**Exercise:**
Write out only the lines from the top of the listing below through the one with "black domino [251,402,283,434] -> none", exactly as they stand, while keeping pictures out of the copy.

======== Record extracts ========

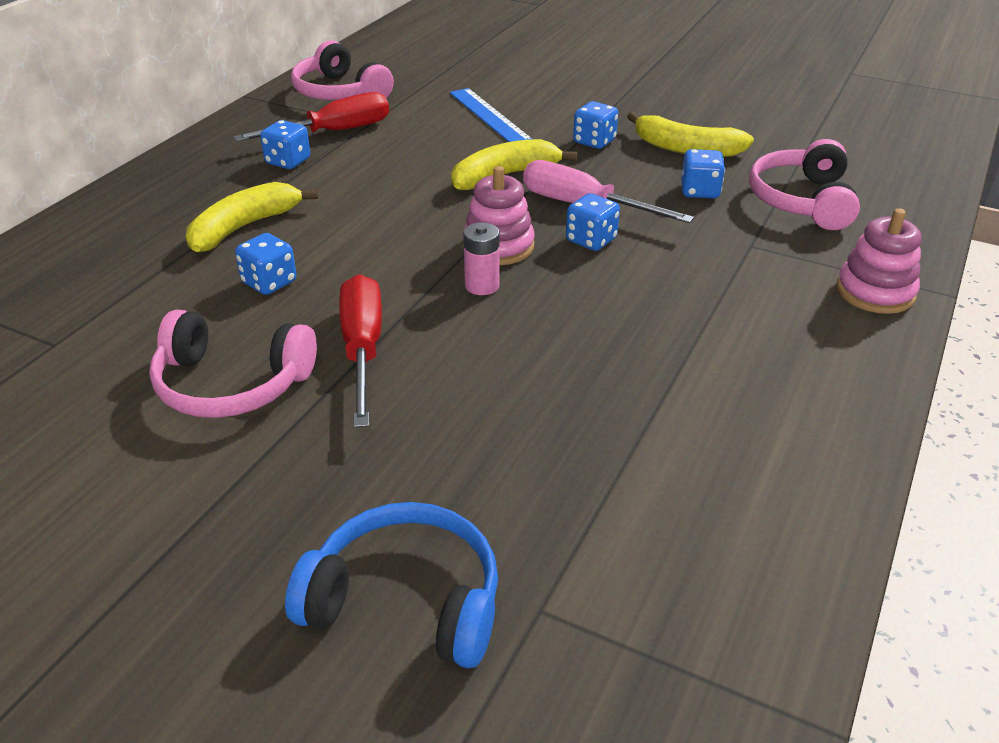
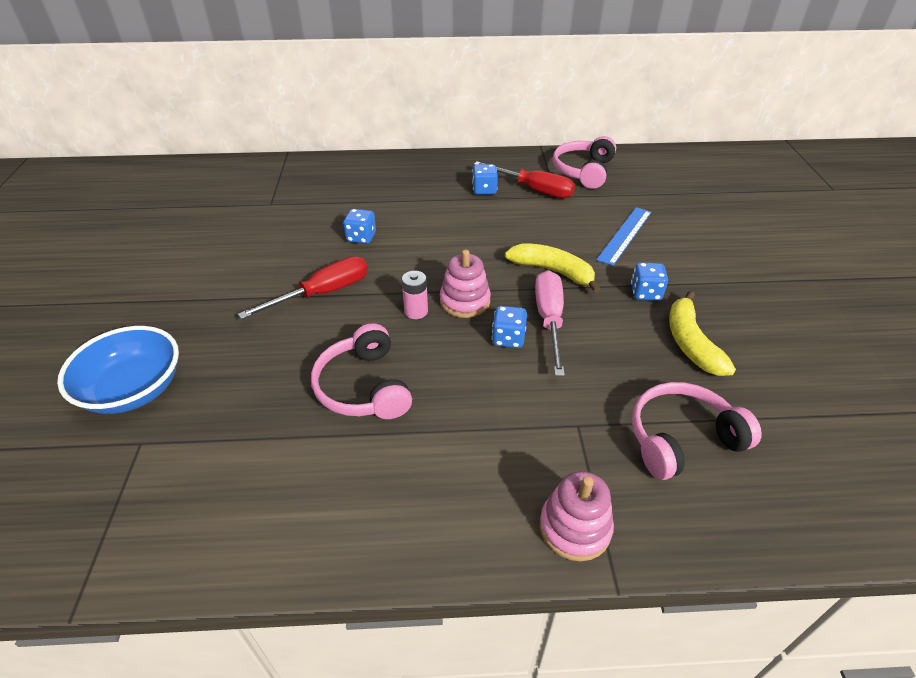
camera: 60 degrees right, 5 degrees up
pink headphones [149,309,317,418] -> pink headphones moved to [311,323,412,419]
yellow banana [186,182,318,252] -> none
blue headphones [285,502,498,668] -> blue bowl [57,326,179,414]
blue dice [681,149,725,199] -> none

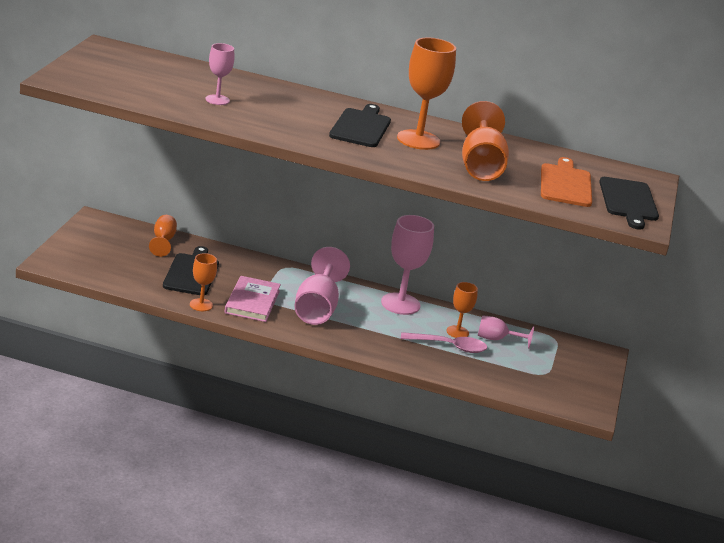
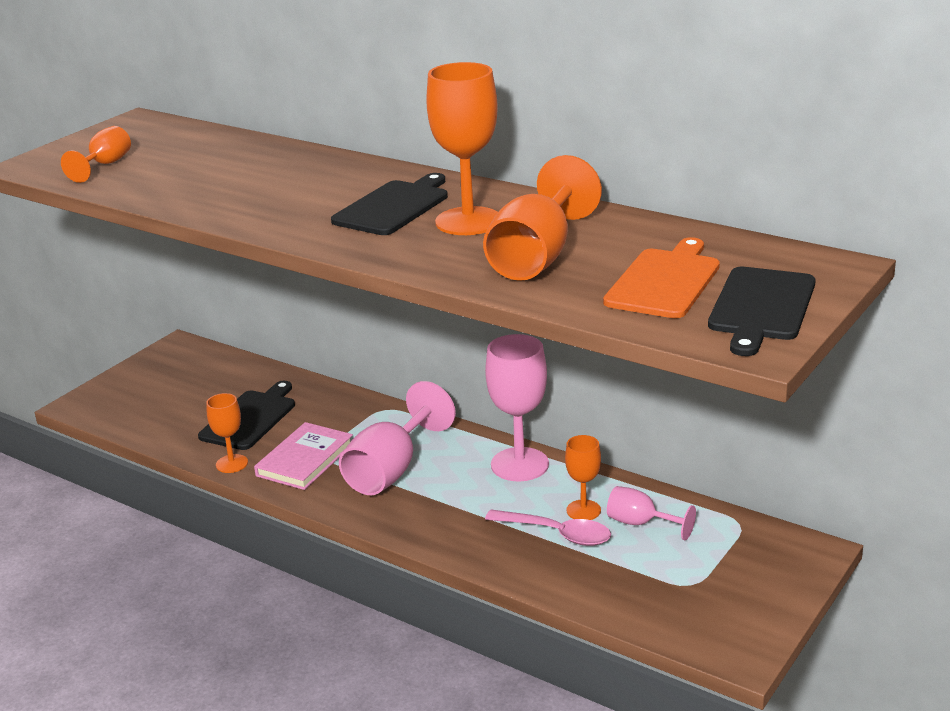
camera: 25 degrees right, 0 degrees up
orange goblet [149,215,177,257] -> orange goblet moved to [61,126,131,183]
pink goblet [206,43,234,105] -> none

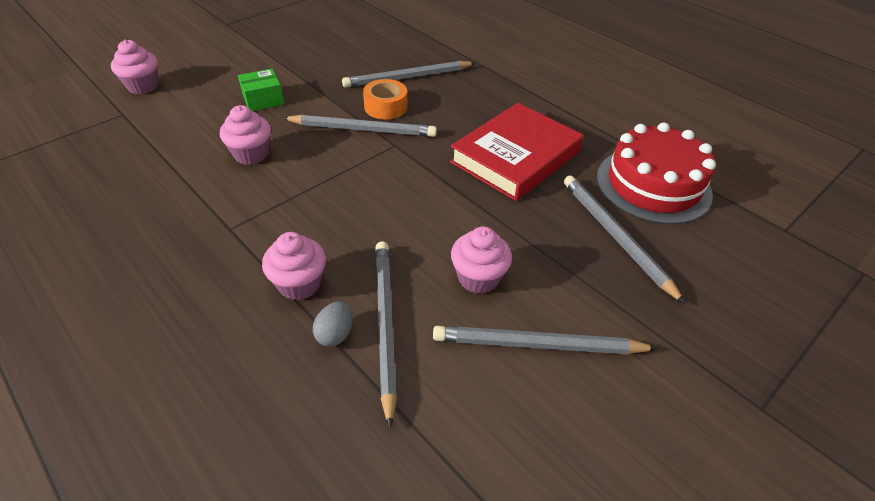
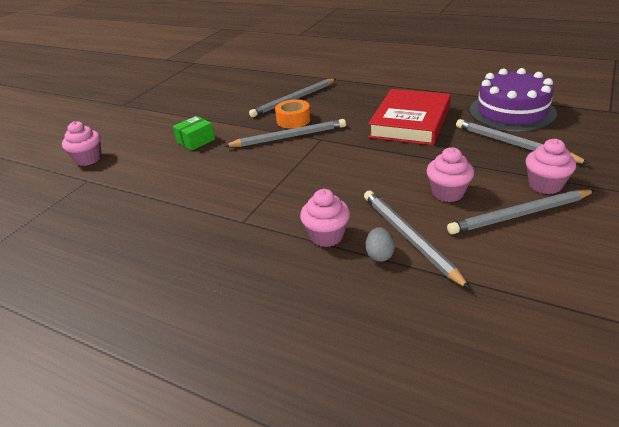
camera: 15 degrees left, 10 degrees down
pink cupcake [220,105,271,165] -> pink cupcake moved to [526,139,576,194]
red cake [597,122,716,225] -> purple cake [470,68,557,131]

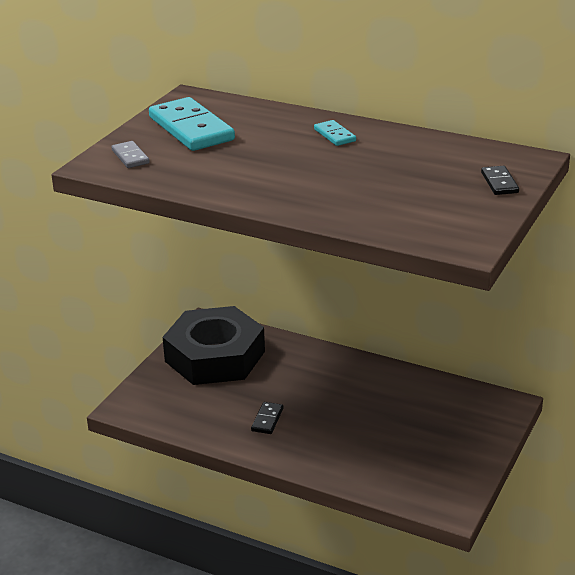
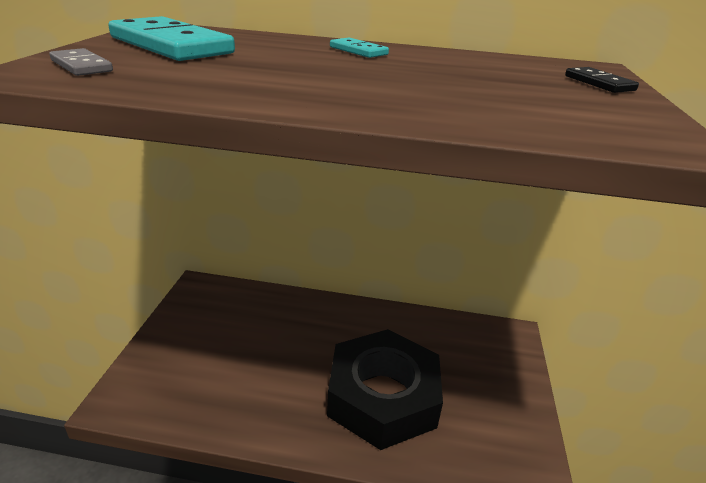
camera: 20 degrees left, 0 degrees up
black nut [163,306,265,385] -> black nut moved to [327,329,443,450]
black domino [251,402,283,434] -> none

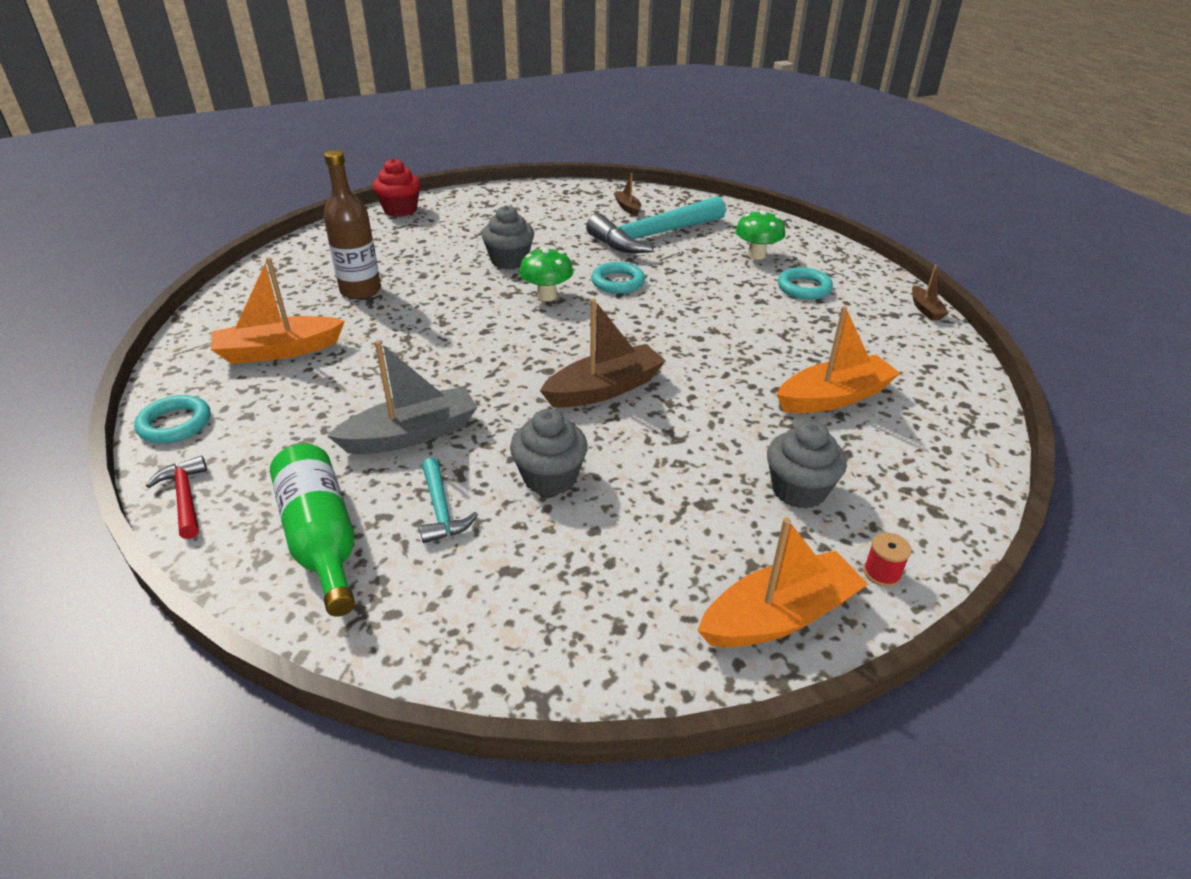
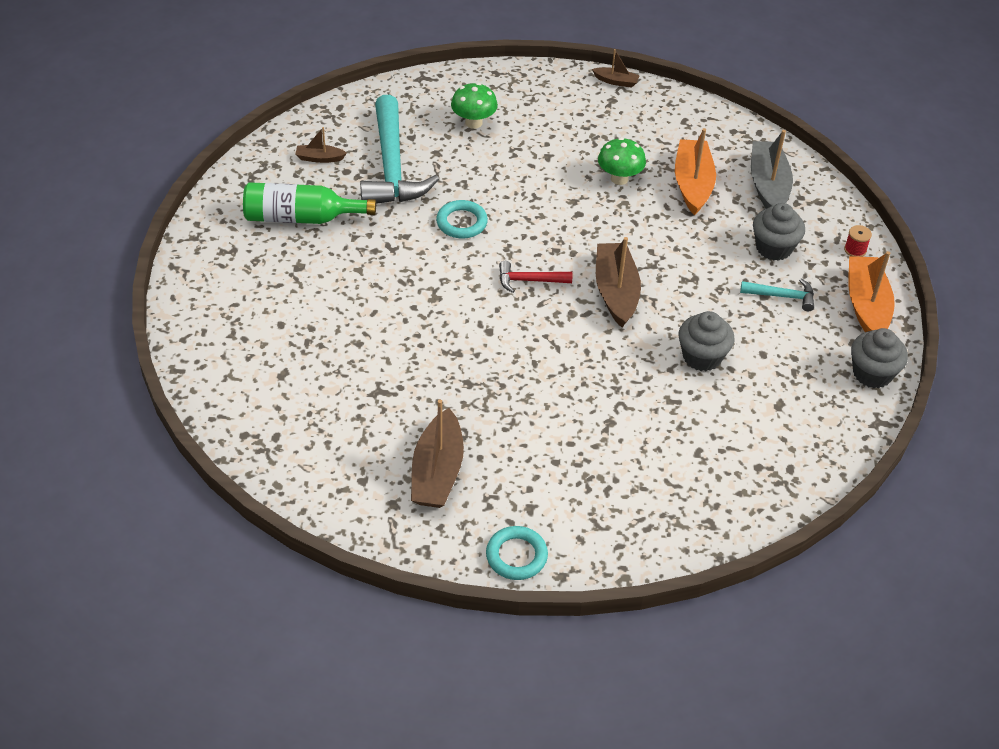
camera: 65 degrees left, 10 degrees up
red hammer [146,456,207,539] -> red hammer moved to [499,261,572,293]
orange boat [211,257,345,364] -> brown boat [411,399,464,508]
green bottle [270,444,355,617] -> green bottle moved to [243,182,376,224]
brown bottle [323,150,381,299] -> none
grey boat [327,340,478,454] -> grey boat moved to [751,130,793,209]
red cupcake [373,158,421,217] -> none
turquoise hammer [419,458,478,543] -> turquoise hammer moved to [740,279,814,311]
grey cupcake [481,205,534,269] -> grey cupcake moved to [851,328,908,388]
green mushroom [519,247,573,301] -> green mushroom moved to [598,138,646,185]
turquoise ring [778,267,833,300] -> none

========

**Result:**
camera: 60 degrees right, 5 degrees up
pink headphones [149,309,317,418] -> pink headphones moved to [311,323,412,419]
yellow banana [186,182,318,252] -> none
blue headphones [285,502,498,668] -> blue bowl [57,326,179,414]
blue dice [681,149,725,199] -> none

camera: 25 degrees right, 0 degrees up
orange goblet [149,215,177,257] -> orange goblet moved to [61,126,131,183]
pink goblet [206,43,234,105] -> none

camera: 15 degrees left, 10 degrees down
pink cupcake [220,105,271,165] -> pink cupcake moved to [526,139,576,194]
red cake [597,122,716,225] -> purple cake [470,68,557,131]

camera: 20 degrees left, 0 degrees up
black nut [163,306,265,385] -> black nut moved to [327,329,443,450]
black domino [251,402,283,434] -> none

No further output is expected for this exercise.